[REQUIREMENT]: Please return the lines of the data below, word for word, from the first line through the line containing "repainted,black headset (no.".

[Records from a data collection]:
====================

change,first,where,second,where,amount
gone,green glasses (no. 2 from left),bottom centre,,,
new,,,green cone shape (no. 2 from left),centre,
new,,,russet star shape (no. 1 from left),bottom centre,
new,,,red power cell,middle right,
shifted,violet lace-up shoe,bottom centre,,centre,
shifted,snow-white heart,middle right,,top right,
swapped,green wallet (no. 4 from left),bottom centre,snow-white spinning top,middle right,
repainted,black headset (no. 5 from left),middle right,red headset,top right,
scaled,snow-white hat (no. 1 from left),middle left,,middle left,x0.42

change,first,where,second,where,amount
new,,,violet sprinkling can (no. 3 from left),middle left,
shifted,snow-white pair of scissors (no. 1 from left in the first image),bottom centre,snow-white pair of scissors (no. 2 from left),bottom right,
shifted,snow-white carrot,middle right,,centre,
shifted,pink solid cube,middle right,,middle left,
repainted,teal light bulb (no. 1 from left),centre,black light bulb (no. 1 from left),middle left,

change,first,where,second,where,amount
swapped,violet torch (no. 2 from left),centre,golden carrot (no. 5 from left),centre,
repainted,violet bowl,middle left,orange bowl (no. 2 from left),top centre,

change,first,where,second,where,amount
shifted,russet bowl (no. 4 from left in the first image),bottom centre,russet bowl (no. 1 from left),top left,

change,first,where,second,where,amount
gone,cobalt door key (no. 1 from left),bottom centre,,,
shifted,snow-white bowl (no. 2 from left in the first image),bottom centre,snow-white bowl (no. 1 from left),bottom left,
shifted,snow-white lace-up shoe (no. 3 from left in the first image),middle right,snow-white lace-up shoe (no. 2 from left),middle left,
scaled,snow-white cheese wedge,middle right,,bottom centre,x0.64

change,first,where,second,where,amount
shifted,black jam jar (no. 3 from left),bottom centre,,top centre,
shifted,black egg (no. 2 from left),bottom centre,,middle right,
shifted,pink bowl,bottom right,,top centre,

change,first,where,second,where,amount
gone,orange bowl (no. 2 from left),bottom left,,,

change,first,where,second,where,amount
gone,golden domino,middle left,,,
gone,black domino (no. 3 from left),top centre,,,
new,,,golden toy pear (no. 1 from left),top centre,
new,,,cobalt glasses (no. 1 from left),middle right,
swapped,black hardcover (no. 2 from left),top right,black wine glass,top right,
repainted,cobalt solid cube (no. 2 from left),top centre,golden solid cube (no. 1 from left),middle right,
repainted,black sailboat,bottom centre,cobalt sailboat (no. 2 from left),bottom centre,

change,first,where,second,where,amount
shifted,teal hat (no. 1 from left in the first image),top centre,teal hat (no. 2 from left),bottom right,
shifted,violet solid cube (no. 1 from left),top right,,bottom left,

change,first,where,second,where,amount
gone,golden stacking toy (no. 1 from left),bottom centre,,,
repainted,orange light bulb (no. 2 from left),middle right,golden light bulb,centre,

====================

[WRITTEN RESPONSE]:
change,first,where,second,where,amount
gone,green glasses (no. 2 from left),bottom centre,,,
new,,,green cone shape (no. 2 from left),centre,
new,,,russet star shape (no. 1 from left),bottom centre,
new,,,red power cell,middle right,
shifted,violet lace-up shoe,bottom centre,,centre,
shifted,snow-white heart,middle right,,top right,
swapped,green wallet (no. 4 from left),bottom centre,snow-white spinning top,middle right,
repainted,black headset (no. 5 from left),middle right,red headset,top right,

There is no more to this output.